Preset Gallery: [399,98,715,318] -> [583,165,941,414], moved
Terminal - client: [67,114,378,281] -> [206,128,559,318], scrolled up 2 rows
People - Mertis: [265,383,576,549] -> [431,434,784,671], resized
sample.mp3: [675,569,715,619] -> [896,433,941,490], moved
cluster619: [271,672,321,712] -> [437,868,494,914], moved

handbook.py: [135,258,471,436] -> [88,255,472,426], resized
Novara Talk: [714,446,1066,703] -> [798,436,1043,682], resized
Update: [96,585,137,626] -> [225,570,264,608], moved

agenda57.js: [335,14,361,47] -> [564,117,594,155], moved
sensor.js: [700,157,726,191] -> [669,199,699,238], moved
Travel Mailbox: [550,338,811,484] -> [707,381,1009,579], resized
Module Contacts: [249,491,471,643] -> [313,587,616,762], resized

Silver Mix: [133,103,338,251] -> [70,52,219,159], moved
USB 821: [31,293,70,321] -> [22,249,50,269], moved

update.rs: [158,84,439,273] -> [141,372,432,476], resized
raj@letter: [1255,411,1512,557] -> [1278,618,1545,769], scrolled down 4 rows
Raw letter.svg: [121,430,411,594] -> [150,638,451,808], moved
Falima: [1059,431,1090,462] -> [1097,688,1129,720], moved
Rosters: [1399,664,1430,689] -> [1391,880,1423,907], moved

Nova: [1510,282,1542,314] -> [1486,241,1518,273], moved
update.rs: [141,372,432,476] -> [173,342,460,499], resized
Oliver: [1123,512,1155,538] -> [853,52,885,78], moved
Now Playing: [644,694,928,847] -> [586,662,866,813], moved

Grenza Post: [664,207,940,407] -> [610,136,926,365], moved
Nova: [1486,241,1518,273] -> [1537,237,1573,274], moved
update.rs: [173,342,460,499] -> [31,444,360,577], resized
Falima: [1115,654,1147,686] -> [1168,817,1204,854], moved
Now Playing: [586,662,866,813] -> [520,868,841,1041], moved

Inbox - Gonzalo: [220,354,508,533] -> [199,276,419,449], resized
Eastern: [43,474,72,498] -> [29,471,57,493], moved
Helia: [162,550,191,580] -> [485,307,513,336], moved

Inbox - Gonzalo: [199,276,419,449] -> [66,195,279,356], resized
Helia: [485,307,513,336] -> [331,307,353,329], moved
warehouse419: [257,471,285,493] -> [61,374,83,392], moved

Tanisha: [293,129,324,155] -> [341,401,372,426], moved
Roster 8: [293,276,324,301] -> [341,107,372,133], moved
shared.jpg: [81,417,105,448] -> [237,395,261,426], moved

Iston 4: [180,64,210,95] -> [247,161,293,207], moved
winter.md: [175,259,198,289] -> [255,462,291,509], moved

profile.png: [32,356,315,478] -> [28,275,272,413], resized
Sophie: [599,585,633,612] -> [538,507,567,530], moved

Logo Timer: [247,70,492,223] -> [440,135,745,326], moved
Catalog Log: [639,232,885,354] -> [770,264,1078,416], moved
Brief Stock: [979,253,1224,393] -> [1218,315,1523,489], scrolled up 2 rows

Description of the task: Every line of the material that includes the word "letter" needs to be copied.

Task response:
raj@letter: [1255,411,1512,557] -> [1278,618,1545,769], scrolled down 4 rows
Raw letter.svg: [121,430,411,594] -> [150,638,451,808], moved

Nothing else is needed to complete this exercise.